WORK REQUEST
Say how many lines of these entries include the word "gray", and answer with the number alone.
########
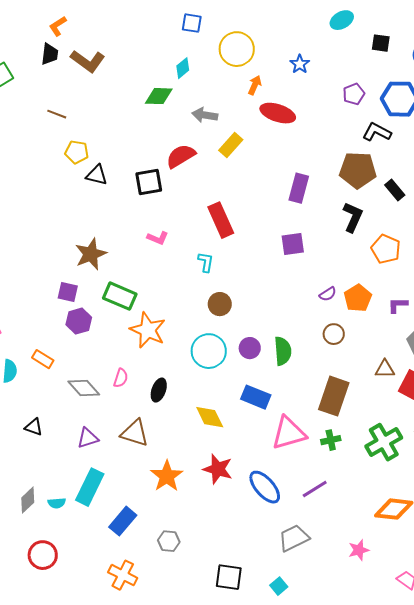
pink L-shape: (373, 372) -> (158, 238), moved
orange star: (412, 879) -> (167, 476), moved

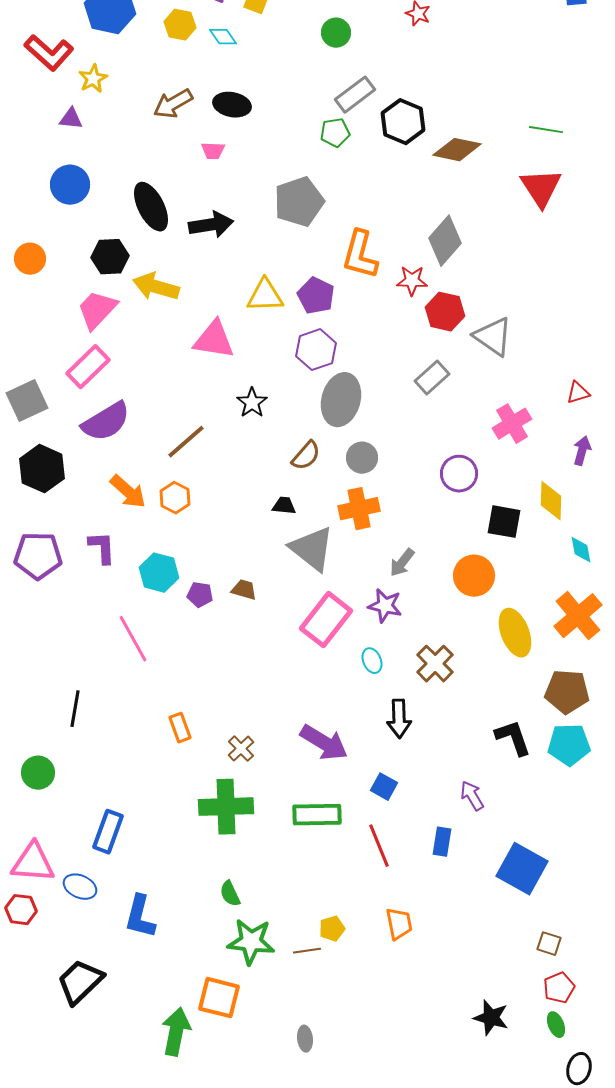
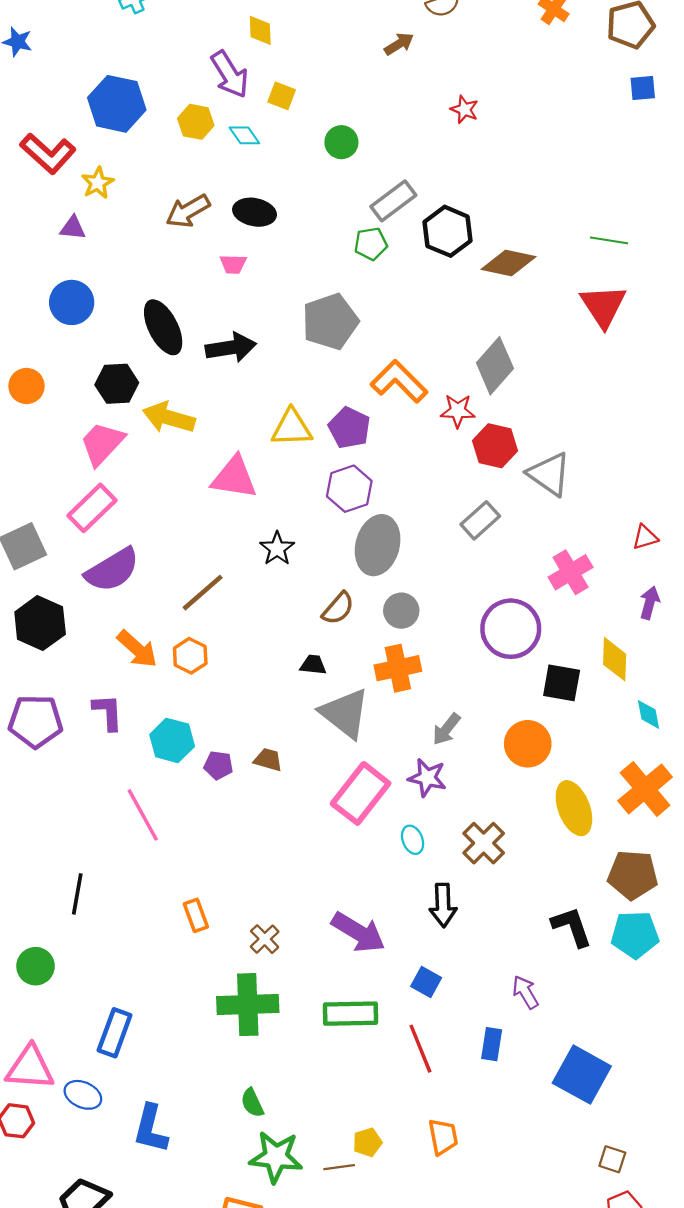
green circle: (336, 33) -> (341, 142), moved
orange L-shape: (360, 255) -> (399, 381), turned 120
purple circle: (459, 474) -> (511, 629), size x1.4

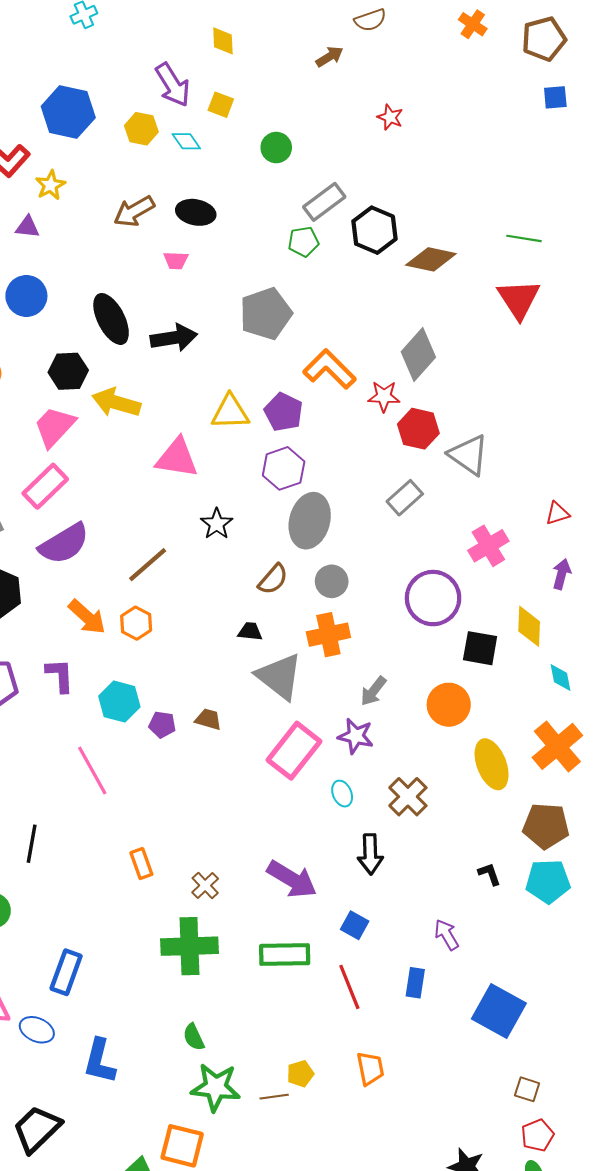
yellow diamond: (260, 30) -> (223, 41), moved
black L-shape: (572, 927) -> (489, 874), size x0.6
########
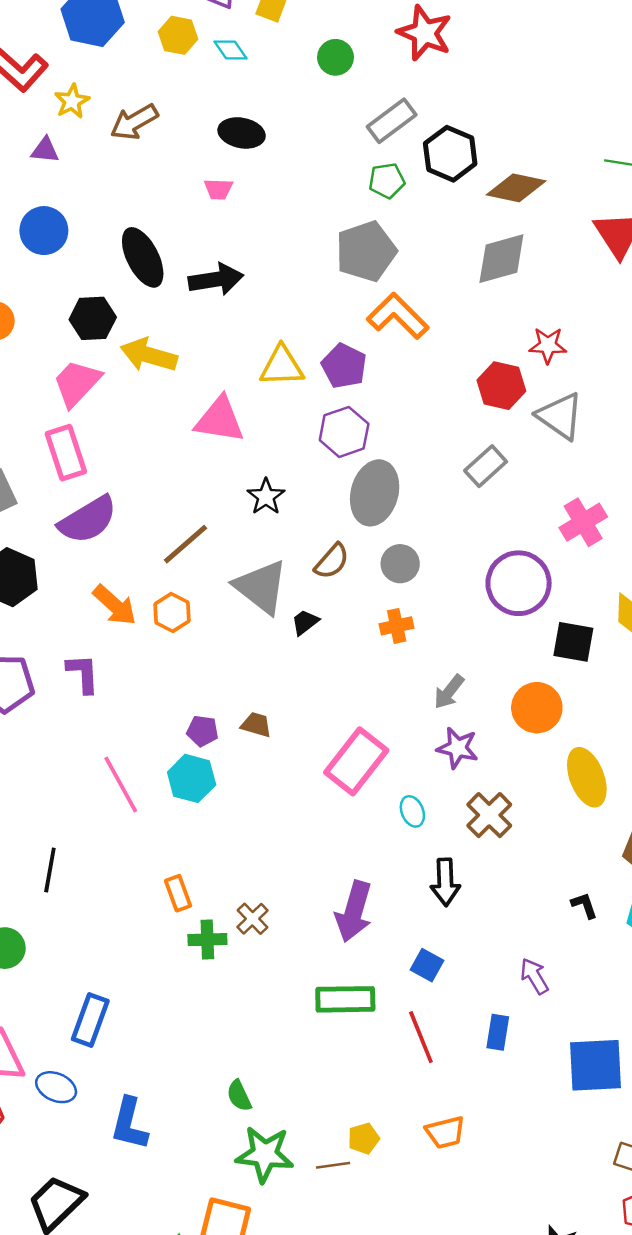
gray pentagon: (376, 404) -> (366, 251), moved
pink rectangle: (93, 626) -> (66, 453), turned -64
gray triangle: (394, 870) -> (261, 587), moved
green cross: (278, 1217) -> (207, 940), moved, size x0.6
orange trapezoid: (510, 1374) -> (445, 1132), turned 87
########
RESULT FOR THIS EXERCISE
2